Records supplied START
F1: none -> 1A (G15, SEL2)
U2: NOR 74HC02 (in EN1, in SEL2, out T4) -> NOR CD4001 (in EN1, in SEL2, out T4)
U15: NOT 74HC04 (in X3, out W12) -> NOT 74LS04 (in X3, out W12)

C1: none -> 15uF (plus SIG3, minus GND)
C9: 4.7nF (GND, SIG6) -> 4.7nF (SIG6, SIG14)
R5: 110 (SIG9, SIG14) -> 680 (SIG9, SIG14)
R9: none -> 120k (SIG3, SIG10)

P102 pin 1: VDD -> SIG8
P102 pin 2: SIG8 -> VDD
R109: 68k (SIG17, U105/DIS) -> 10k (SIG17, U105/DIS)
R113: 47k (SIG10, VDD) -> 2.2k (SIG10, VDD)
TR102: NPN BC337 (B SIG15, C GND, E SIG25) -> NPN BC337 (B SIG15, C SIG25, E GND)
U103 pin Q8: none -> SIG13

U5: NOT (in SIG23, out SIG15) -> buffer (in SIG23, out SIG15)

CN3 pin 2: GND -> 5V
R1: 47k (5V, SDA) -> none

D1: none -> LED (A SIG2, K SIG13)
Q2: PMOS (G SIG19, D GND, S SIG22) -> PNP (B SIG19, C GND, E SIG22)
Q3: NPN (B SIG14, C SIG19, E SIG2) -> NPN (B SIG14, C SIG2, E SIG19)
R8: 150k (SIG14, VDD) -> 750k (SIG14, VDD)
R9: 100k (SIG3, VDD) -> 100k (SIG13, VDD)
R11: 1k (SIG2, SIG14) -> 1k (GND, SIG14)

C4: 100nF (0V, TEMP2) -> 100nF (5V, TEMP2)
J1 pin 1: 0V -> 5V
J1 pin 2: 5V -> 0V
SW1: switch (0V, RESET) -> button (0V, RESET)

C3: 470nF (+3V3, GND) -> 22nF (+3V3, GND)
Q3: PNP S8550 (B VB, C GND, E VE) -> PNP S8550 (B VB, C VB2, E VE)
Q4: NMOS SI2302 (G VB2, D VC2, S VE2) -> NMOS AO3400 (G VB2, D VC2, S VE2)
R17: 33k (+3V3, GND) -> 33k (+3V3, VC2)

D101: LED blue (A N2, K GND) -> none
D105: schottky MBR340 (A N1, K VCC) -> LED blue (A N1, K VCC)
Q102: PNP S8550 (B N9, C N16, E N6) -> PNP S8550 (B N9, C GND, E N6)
Records supplied END
* _Directions_
Copy the entries above exactly. Miss none of them.

* _Response to this task_
F1: none -> 1A (G15, SEL2)
U2: NOR 74HC02 (in EN1, in SEL2, out T4) -> NOR CD4001 (in EN1, in SEL2, out T4)
U15: NOT 74HC04 (in X3, out W12) -> NOT 74LS04 (in X3, out W12)

C1: none -> 15uF (plus SIG3, minus GND)
C9: 4.7nF (GND, SIG6) -> 4.7nF (SIG6, SIG14)
R5: 110 (SIG9, SIG14) -> 680 (SIG9, SIG14)
R9: none -> 120k (SIG3, SIG10)

P102 pin 1: VDD -> SIG8
P102 pin 2: SIG8 -> VDD
R109: 68k (SIG17, U105/DIS) -> 10k (SIG17, U105/DIS)
R113: 47k (SIG10, VDD) -> 2.2k (SIG10, VDD)
TR102: NPN BC337 (B SIG15, C GND, E SIG25) -> NPN BC337 (B SIG15, C SIG25, E GND)
U103 pin Q8: none -> SIG13

U5: NOT (in SIG23, out SIG15) -> buffer (in SIG23, out SIG15)

CN3 pin 2: GND -> 5V
R1: 47k (5V, SDA) -> none

D1: none -> LED (A SIG2, K SIG13)
Q2: PMOS (G SIG19, D GND, S SIG22) -> PNP (B SIG19, C GND, E SIG22)
Q3: NPN (B SIG14, C SIG19, E SIG2) -> NPN (B SIG14, C SIG2, E SIG19)
R8: 150k (SIG14, VDD) -> 750k (SIG14, VDD)
R9: 100k (SIG3, VDD) -> 100k (SIG13, VDD)
R11: 1k (SIG2, SIG14) -> 1k (GND, SIG14)

C4: 100nF (0V, TEMP2) -> 100nF (5V, TEMP2)
J1 pin 1: 0V -> 5V
J1 pin 2: 5V -> 0V
SW1: switch (0V, RESET) -> button (0V, RESET)

C3: 470nF (+3V3, GND) -> 22nF (+3V3, GND)
Q3: PNP S8550 (B VB, C GND, E VE) -> PNP S8550 (B VB, C VB2, E VE)
Q4: NMOS SI2302 (G VB2, D VC2, S VE2) -> NMOS AO3400 (G VB2, D VC2, S VE2)
R17: 33k (+3V3, GND) -> 33k (+3V3, VC2)

D101: LED blue (A N2, K GND) -> none
D105: schottky MBR340 (A N1, K VCC) -> LED blue (A N1, K VCC)
Q102: PNP S8550 (B N9, C N16, E N6) -> PNP S8550 (B N9, C GND, E N6)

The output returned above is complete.